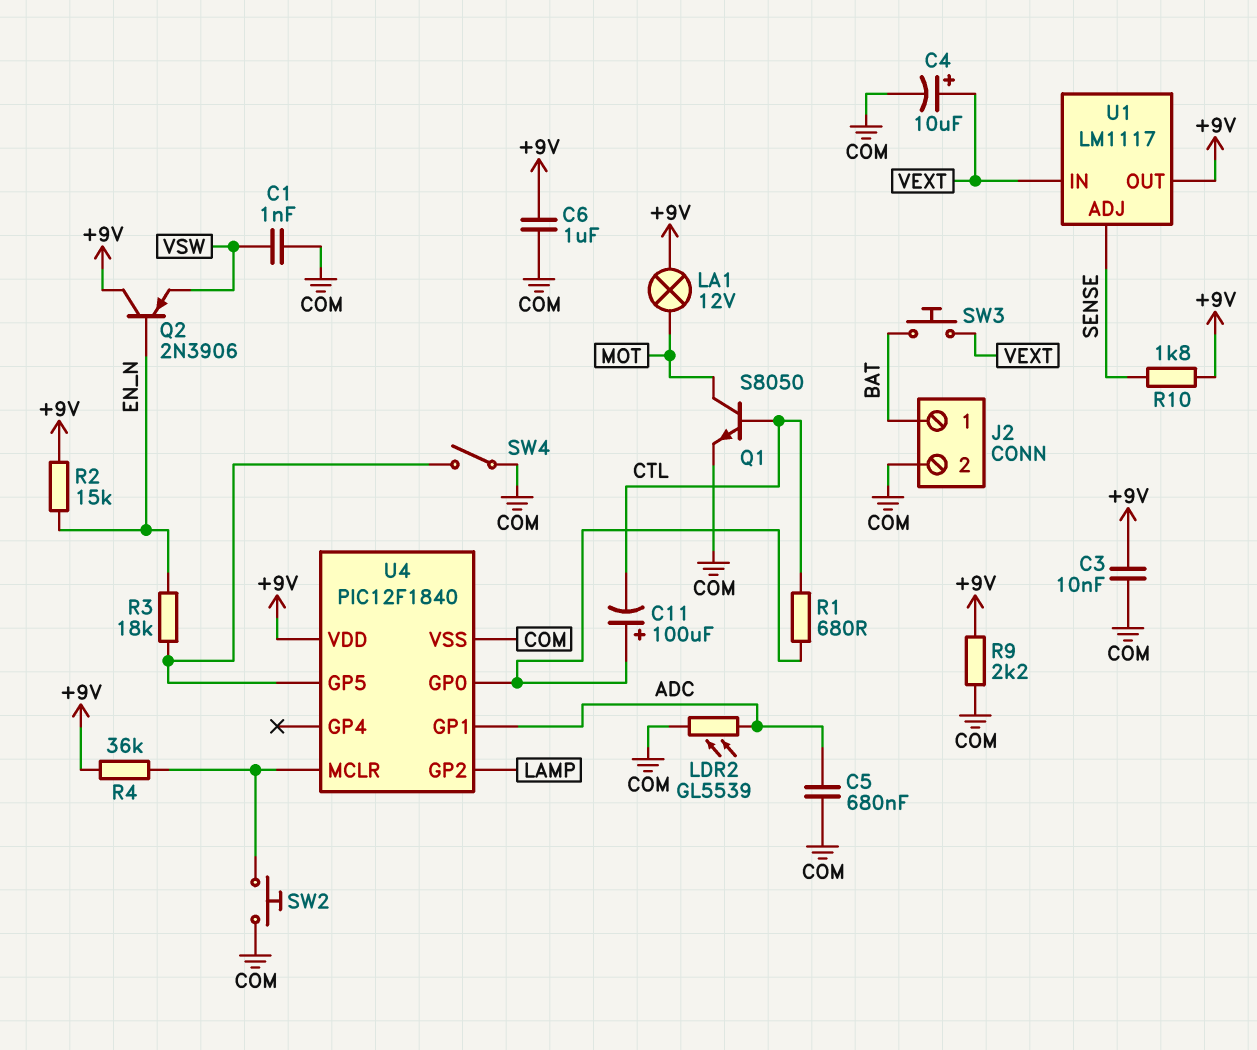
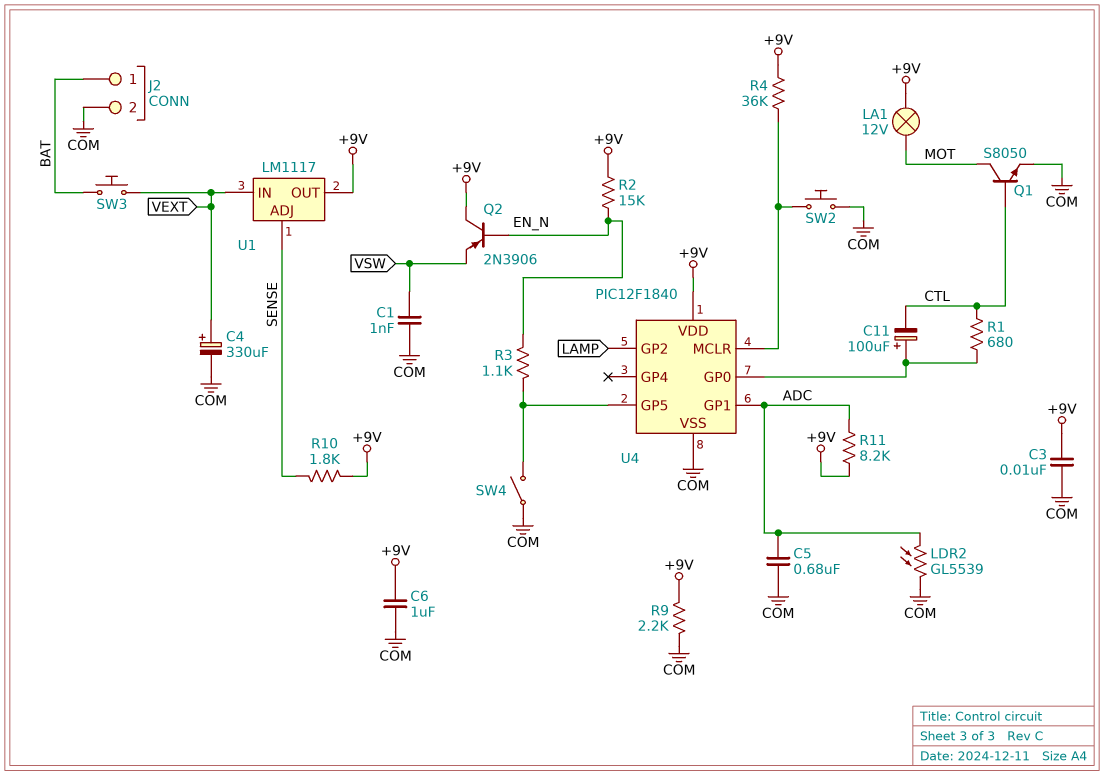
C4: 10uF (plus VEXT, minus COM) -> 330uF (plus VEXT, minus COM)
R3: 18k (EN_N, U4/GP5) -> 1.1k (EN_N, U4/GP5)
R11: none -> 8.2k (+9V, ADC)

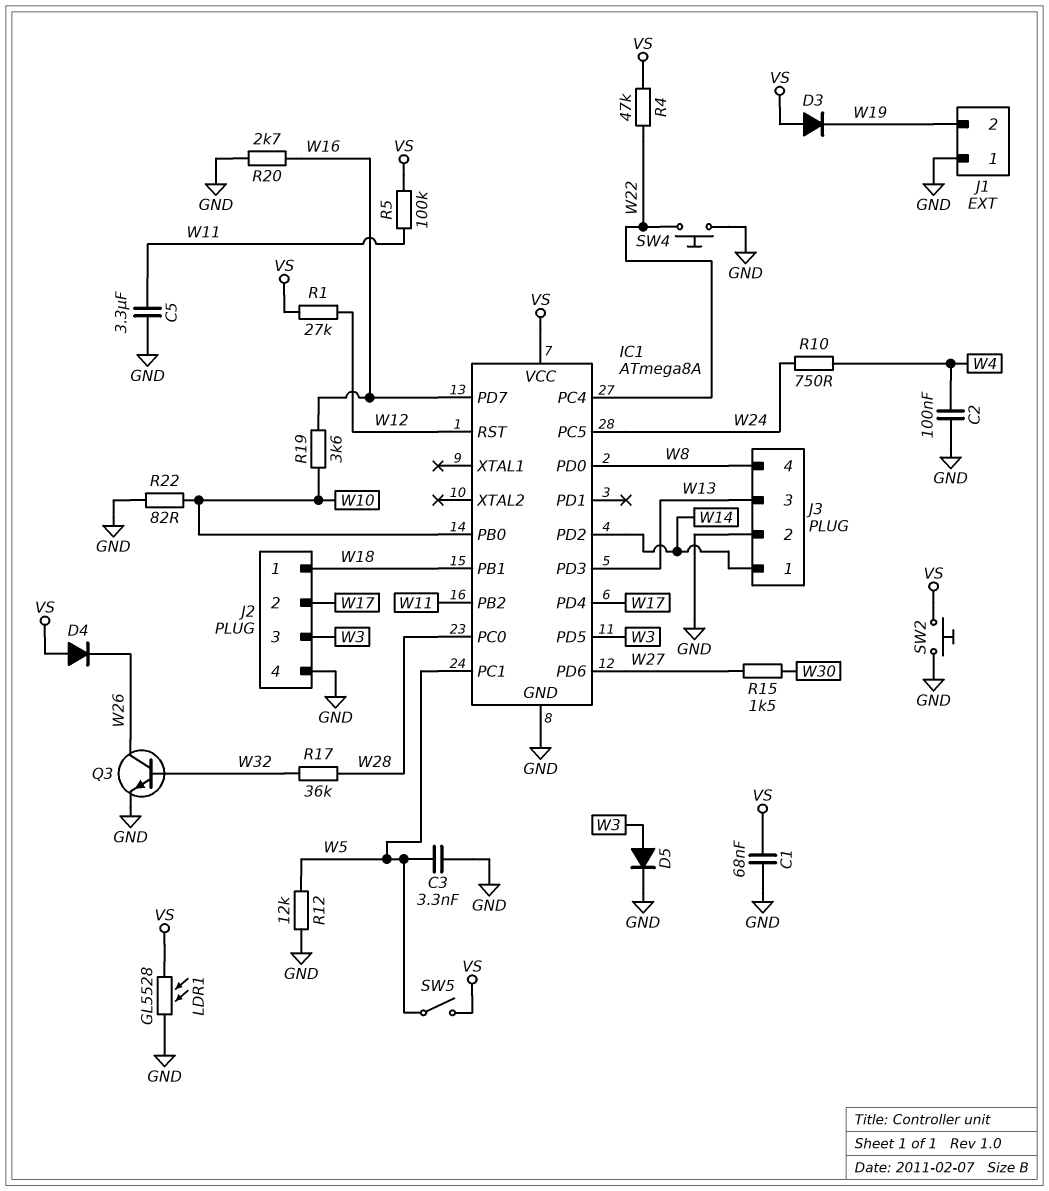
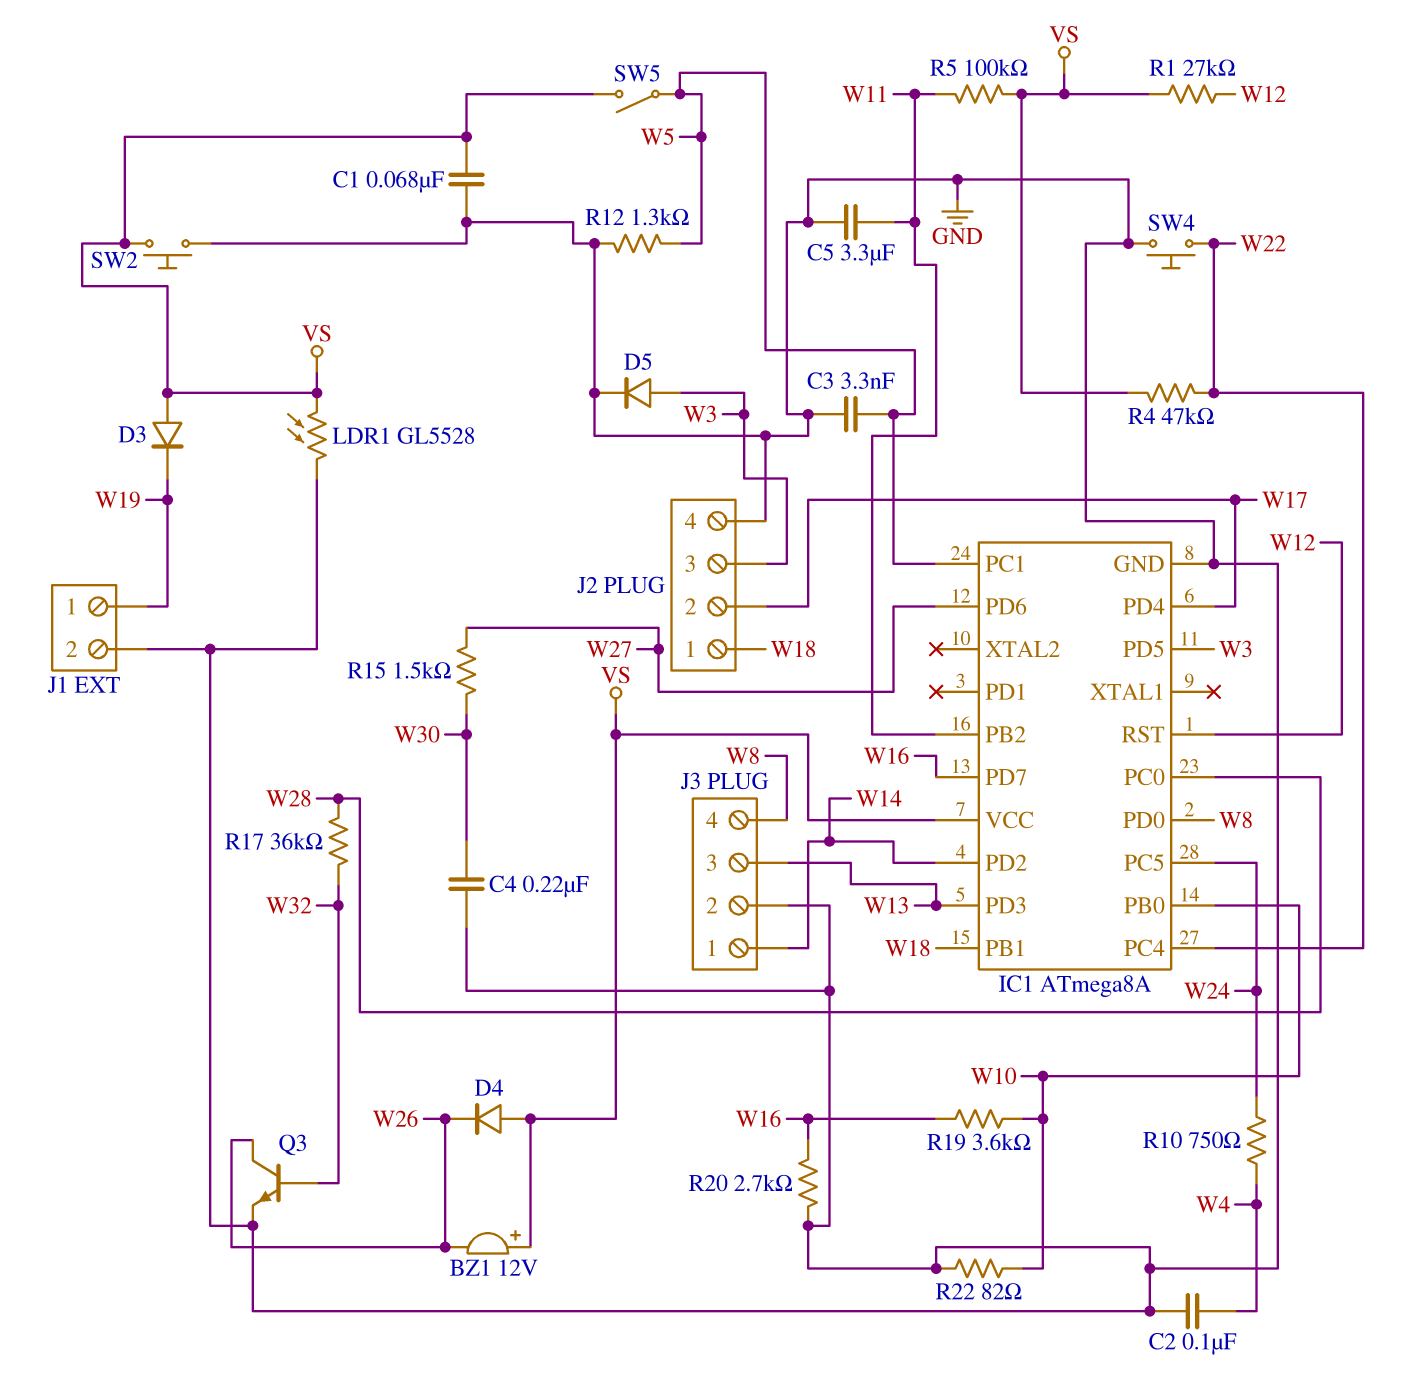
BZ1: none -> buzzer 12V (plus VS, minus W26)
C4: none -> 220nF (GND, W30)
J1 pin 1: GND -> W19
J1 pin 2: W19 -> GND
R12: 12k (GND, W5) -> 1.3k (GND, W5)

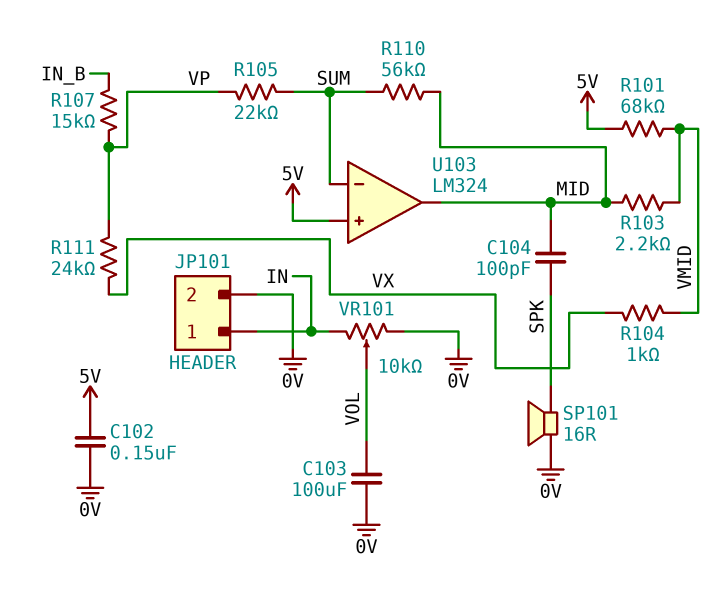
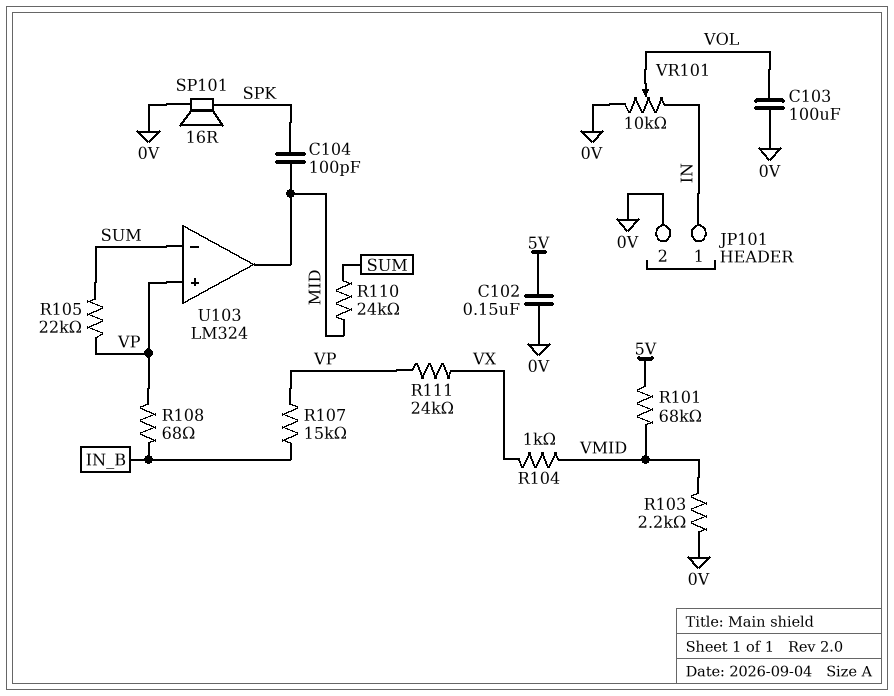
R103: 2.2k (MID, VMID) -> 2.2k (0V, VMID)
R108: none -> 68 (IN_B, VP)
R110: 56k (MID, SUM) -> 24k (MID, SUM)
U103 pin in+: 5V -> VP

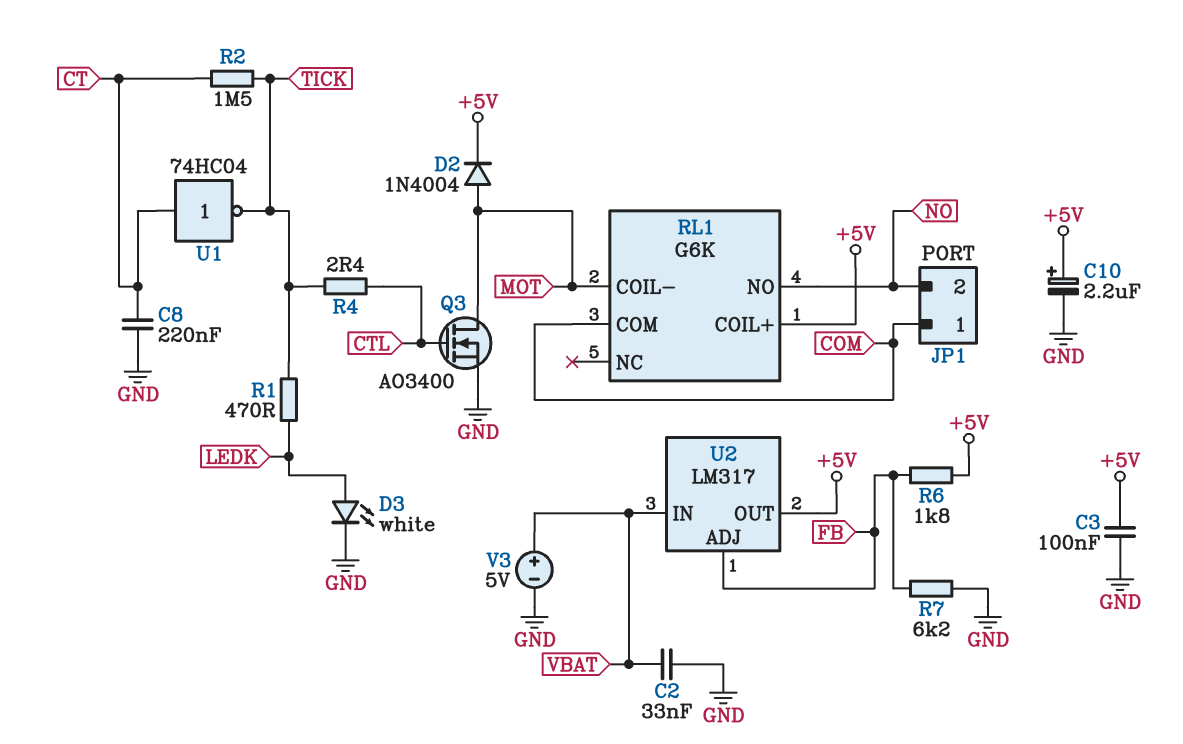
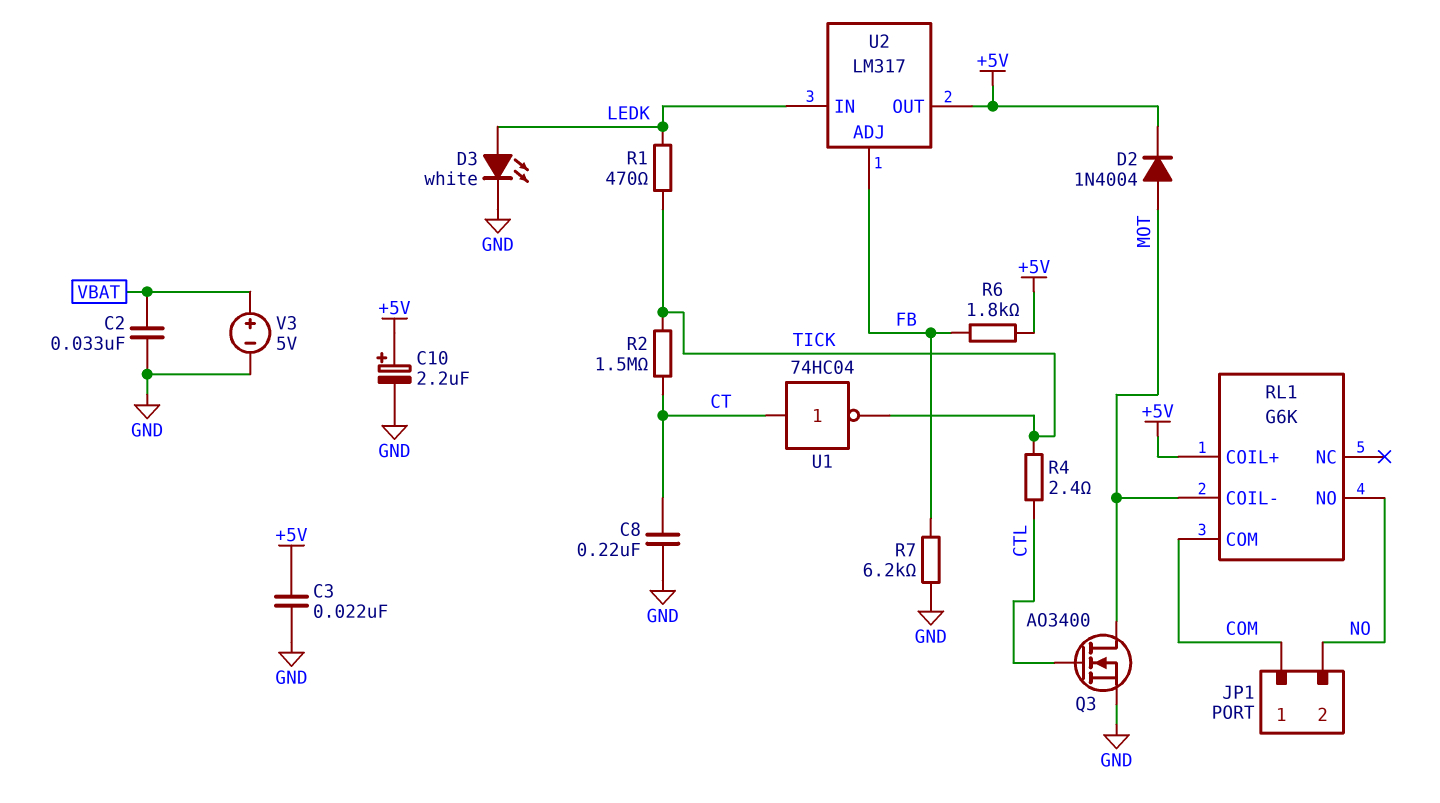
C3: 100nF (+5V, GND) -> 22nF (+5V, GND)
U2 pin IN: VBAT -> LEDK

┄┄┄┄┄┄┄┄┄┄┄┄┄┄┄┄┄┄┄┄

■ **WHAT IS EXPECTED**:
Print every entry word for word; omit the pictures.

■ **RESPONSE TO THE EXERCISE**:
C4: 10uF (plus VEXT, minus COM) -> 330uF (plus VEXT, minus COM)
R3: 18k (EN_N, U4/GP5) -> 1.1k (EN_N, U4/GP5)
R11: none -> 8.2k (+9V, ADC)

BZ1: none -> buzzer 12V (plus VS, minus W26)
C4: none -> 220nF (GND, W30)
J1 pin 1: GND -> W19
J1 pin 2: W19 -> GND
R12: 12k (GND, W5) -> 1.3k (GND, W5)

R103: 2.2k (MID, VMID) -> 2.2k (0V, VMID)
R108: none -> 68 (IN_B, VP)
R110: 56k (MID, SUM) -> 24k (MID, SUM)
U103 pin in+: 5V -> VP

C3: 100nF (+5V, GND) -> 22nF (+5V, GND)
U2 pin IN: VBAT -> LEDK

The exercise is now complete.